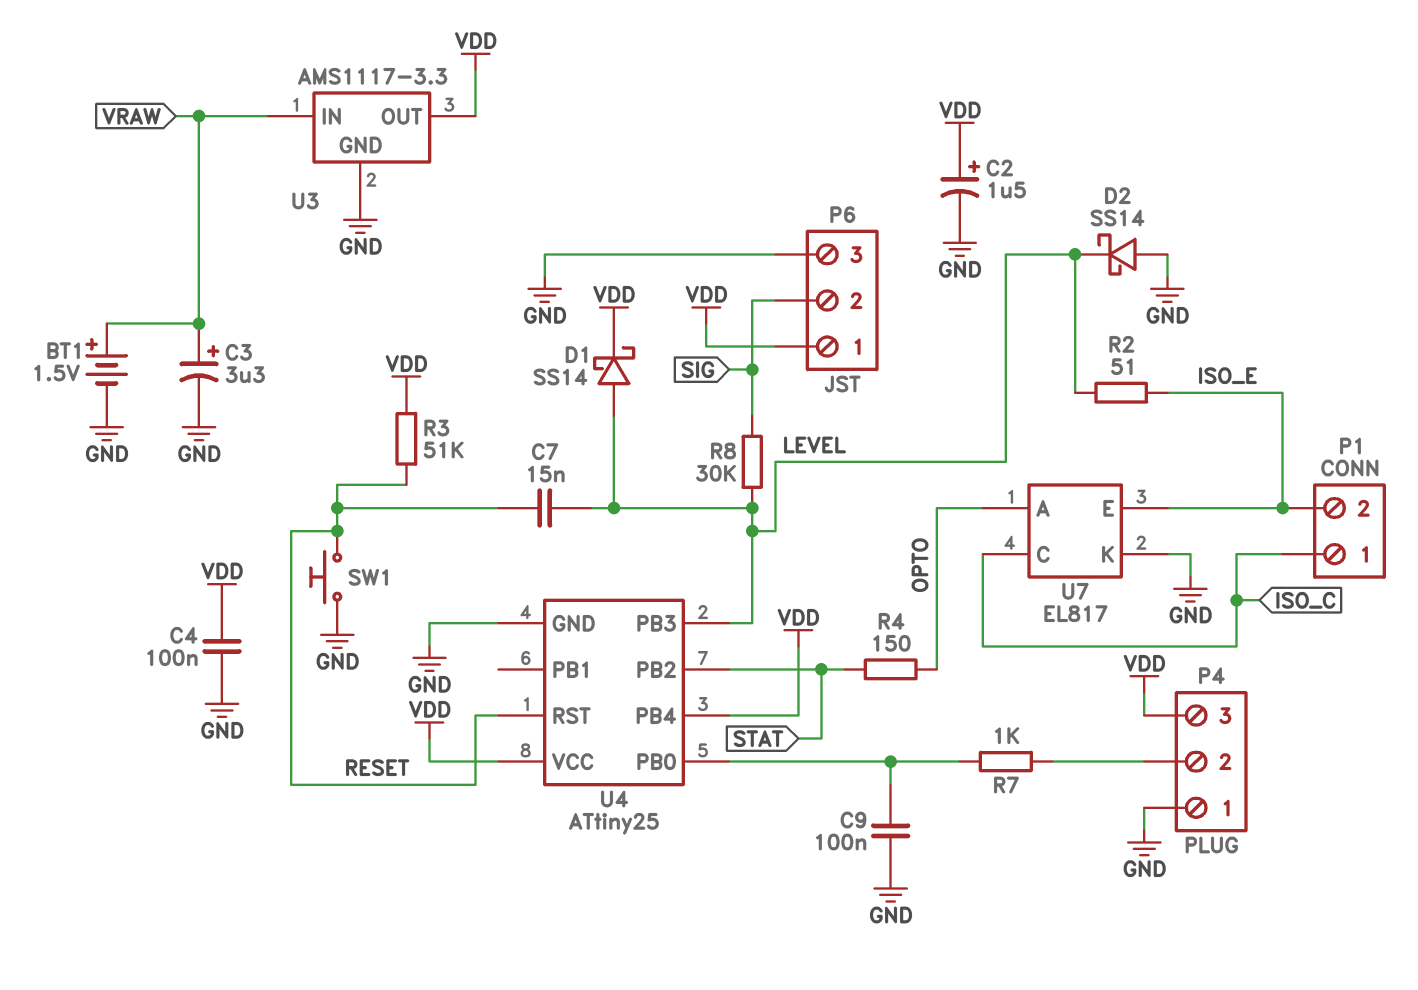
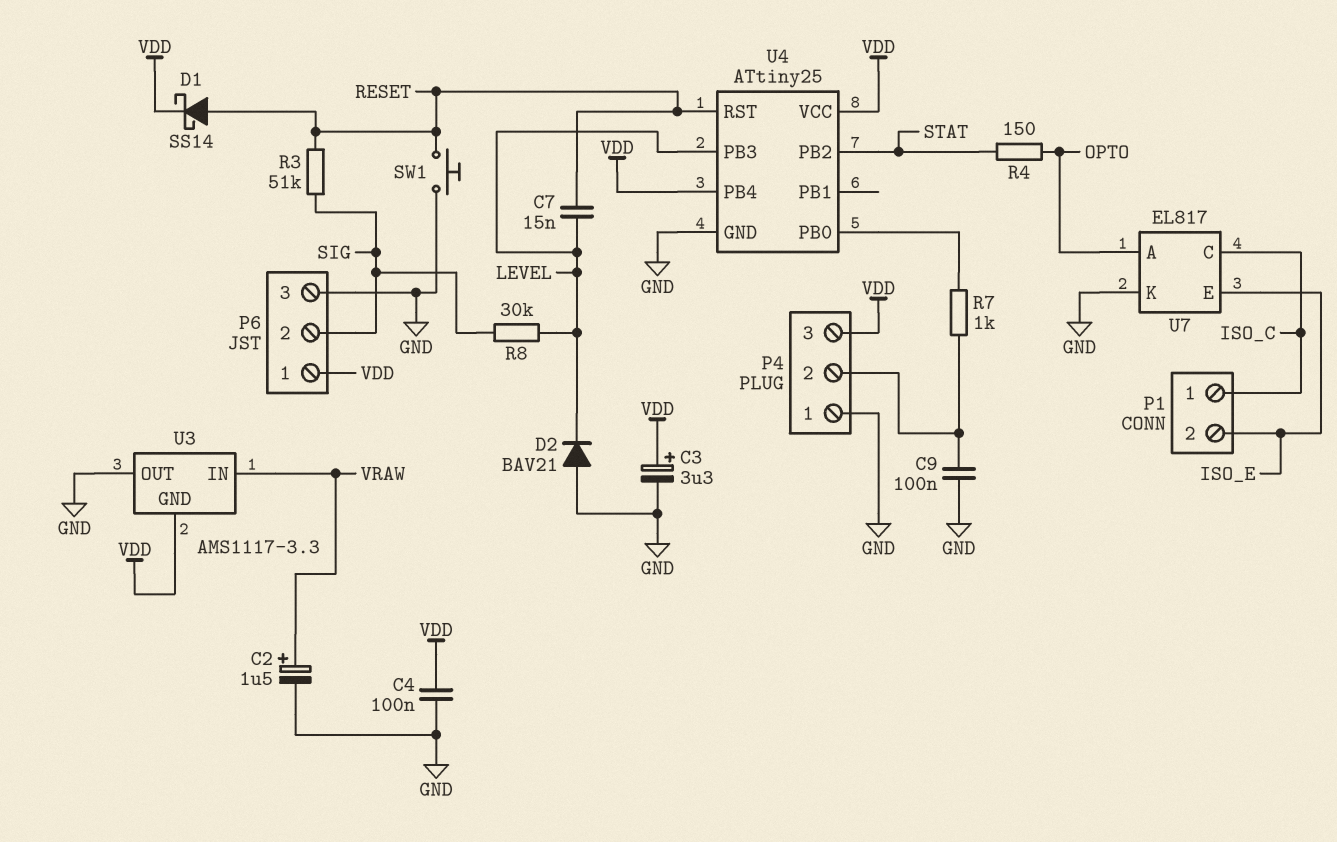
BT1: 1.5V (plus VRAW, minus GND) -> none
C2: 1.5uF (plus VDD, minus GND) -> 1.5uF (plus VRAW, minus GND)
C3: 3.3uF (plus VRAW, minus GND) -> 3.3uF (plus VDD, minus GND)
C9: 100nF (GND, U4/PB0) -> 100nF (GND, P4/2)
D1: schottky SS14 (A LEVEL, K VDD) -> schottky SS14 (A RESET, K VDD)
D2: schottky SS14 (A GND, K LEVEL) -> diode BAV21 (A GND, K LEVEL)
R2: 51 (ISO_E, LEVEL) -> none
R3: 51k (RESET, VDD) -> 51k (RESET, SIG)
U3 pin GND: GND -> VDD
U3 pin OUT: VDD -> GND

•••

**Your objective:**
From the material above, copy exactly the lines between the line holding "C3: 3.3uF (plus" and the line holding "R3: 51k (RESET, VDD) -> 51k (RESET, SIG)", inclusive, and only those.

**Exercise solution:**
C3: 3.3uF (plus VRAW, minus GND) -> 3.3uF (plus VDD, minus GND)
C9: 100nF (GND, U4/PB0) -> 100nF (GND, P4/2)
D1: schottky SS14 (A LEVEL, K VDD) -> schottky SS14 (A RESET, K VDD)
D2: schottky SS14 (A GND, K LEVEL) -> diode BAV21 (A GND, K LEVEL)
R2: 51 (ISO_E, LEVEL) -> none
R3: 51k (RESET, VDD) -> 51k (RESET, SIG)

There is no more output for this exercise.